## WORK TO COMPLETE
Omit every picture and output the rest of the records exactly as they are.

## MATERIAL SHOWN
-=-=-

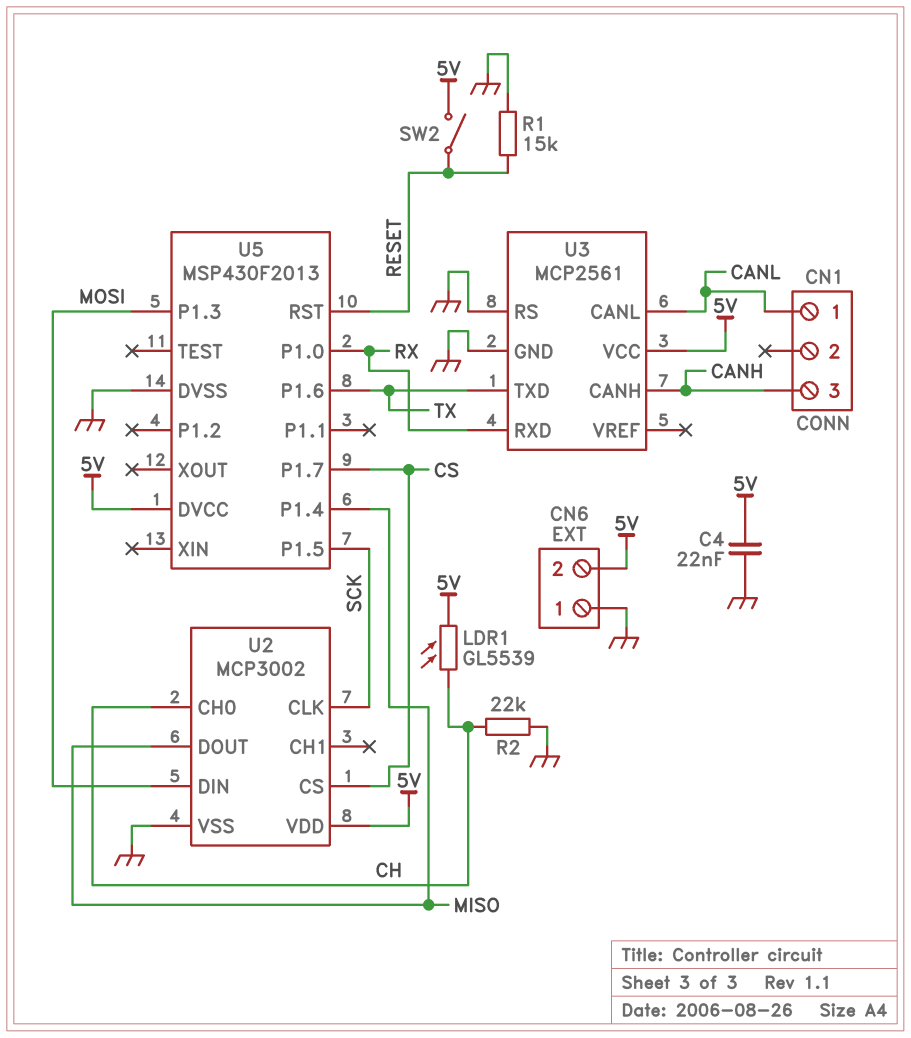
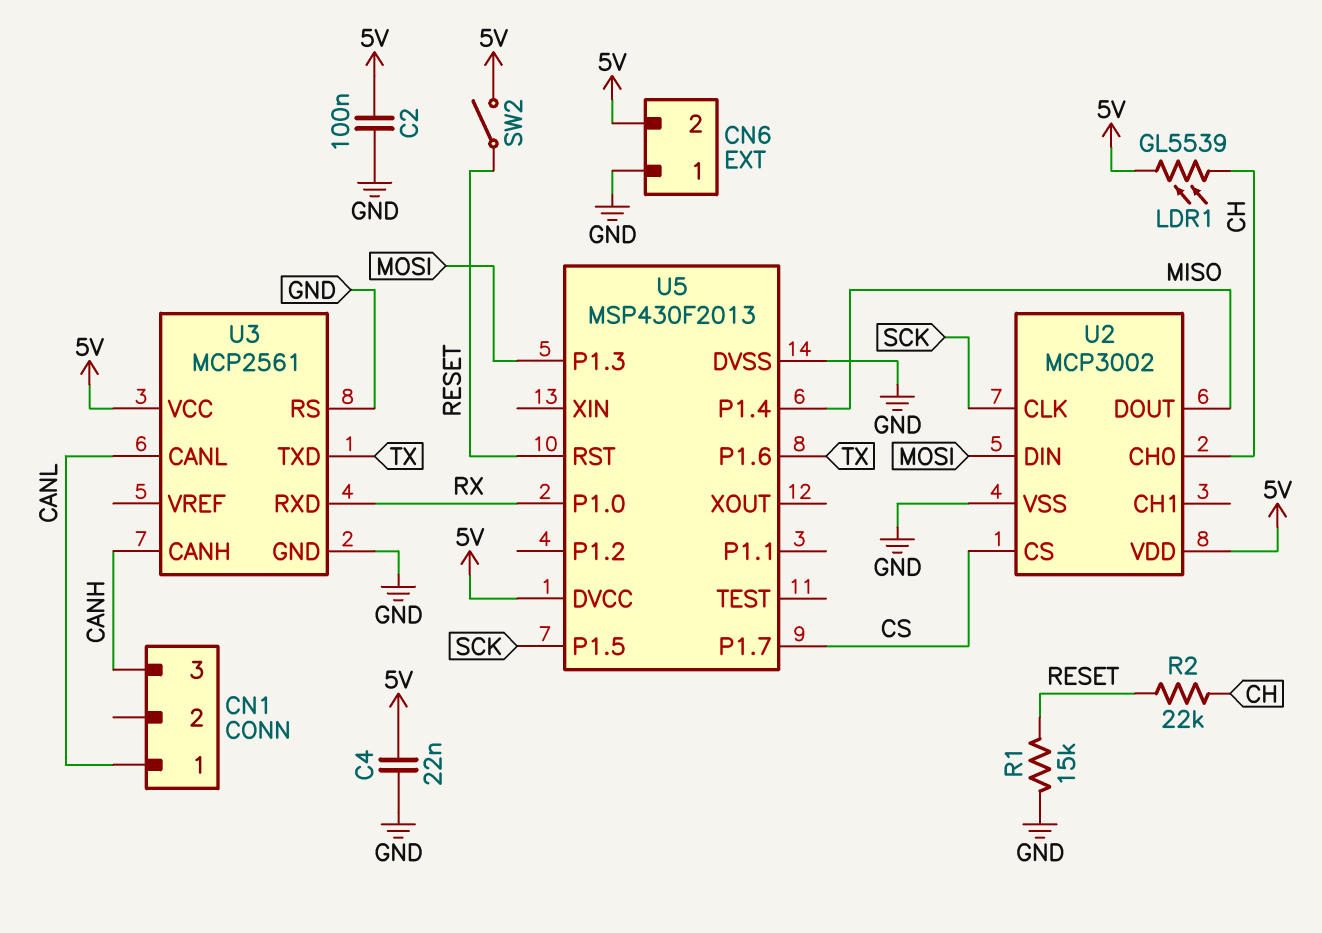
C2: none -> 100nF (5V, GND)
R2: 22k (CH, GND) -> 22k (CH, RESET)

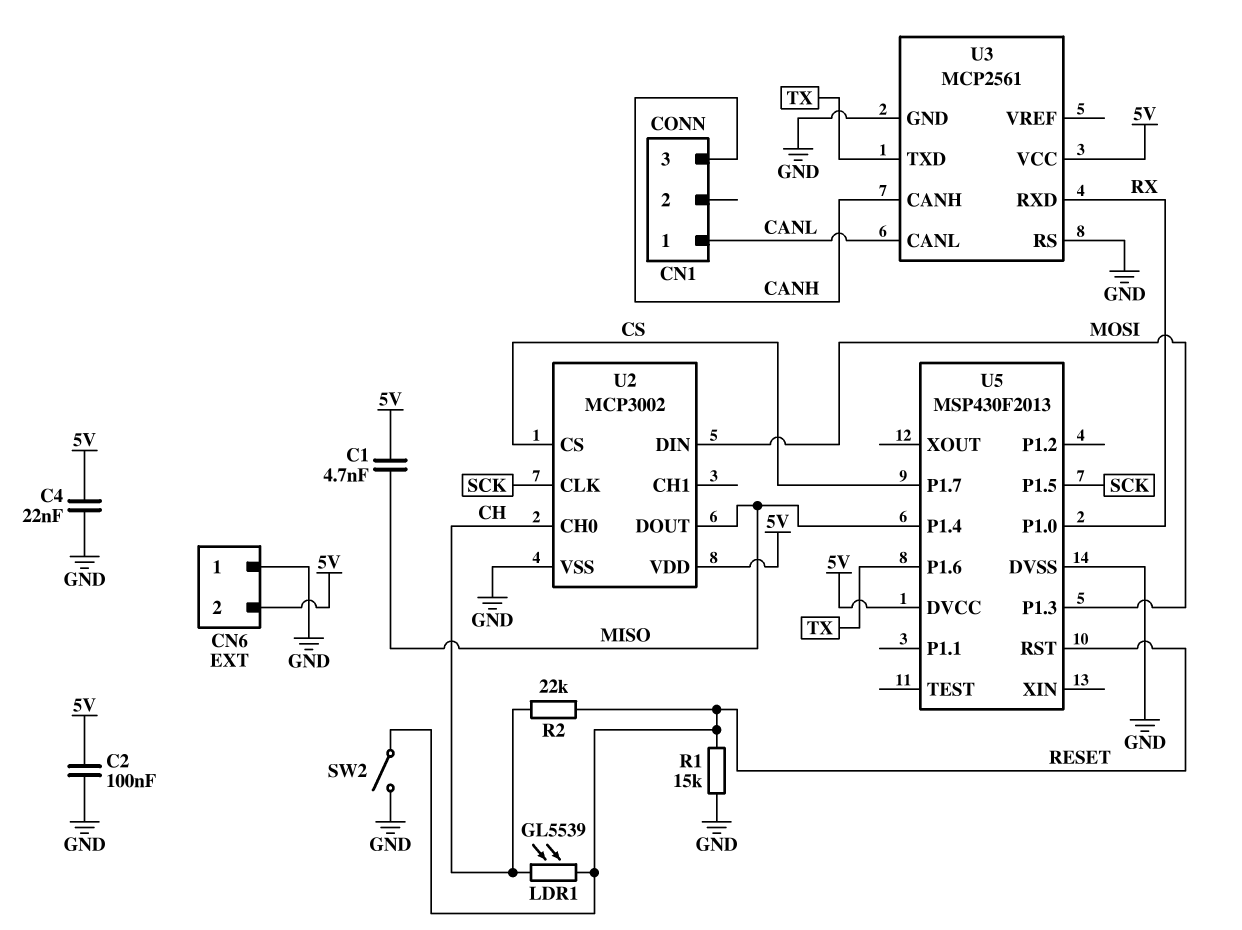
C1: none -> 4.7nF (5V, MISO)
LDR1: GL5539 (5V, CH) -> GL5539 (CH, RESET)
SW2: switch (5V, RESET) -> switch (GND, RESET)

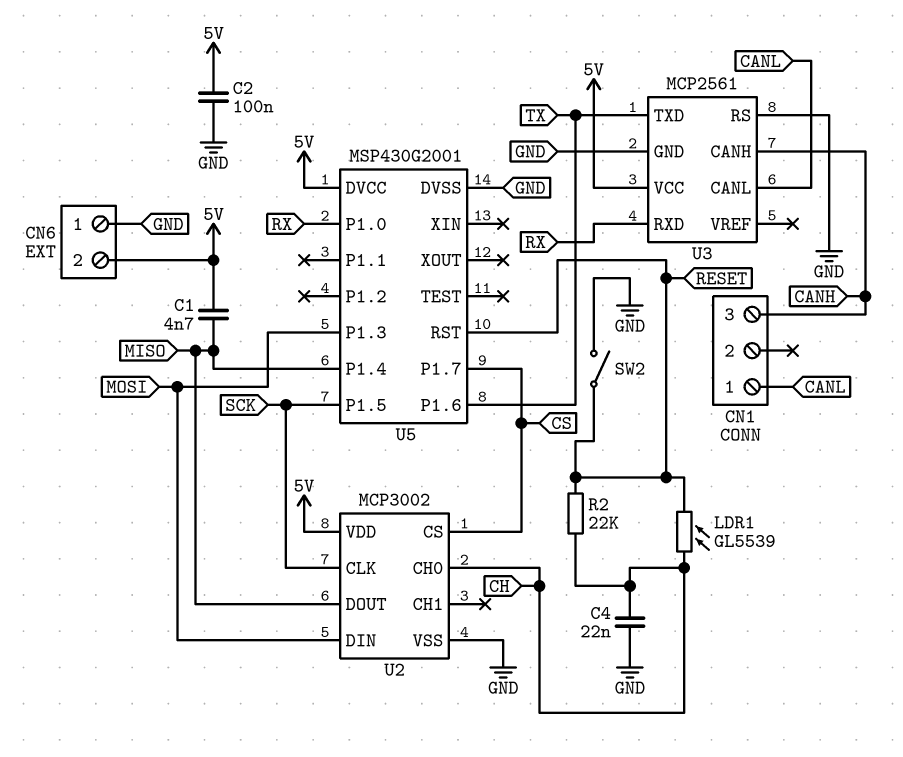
C4: 22nF (5V, GND) -> 22nF (CH, GND)
R1: 15k (GND, RESET) -> none
U5: MSP430F2013 -> MSP430G2001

-=-=-

## TASK RESPONSE
C2: none -> 100nF (5V, GND)
R2: 22k (CH, GND) -> 22k (CH, RESET)

C1: none -> 4.7nF (5V, MISO)
LDR1: GL5539 (5V, CH) -> GL5539 (CH, RESET)
SW2: switch (5V, RESET) -> switch (GND, RESET)

C4: 22nF (5V, GND) -> 22nF (CH, GND)
R1: 15k (GND, RESET) -> none
U5: MSP430F2013 -> MSP430G2001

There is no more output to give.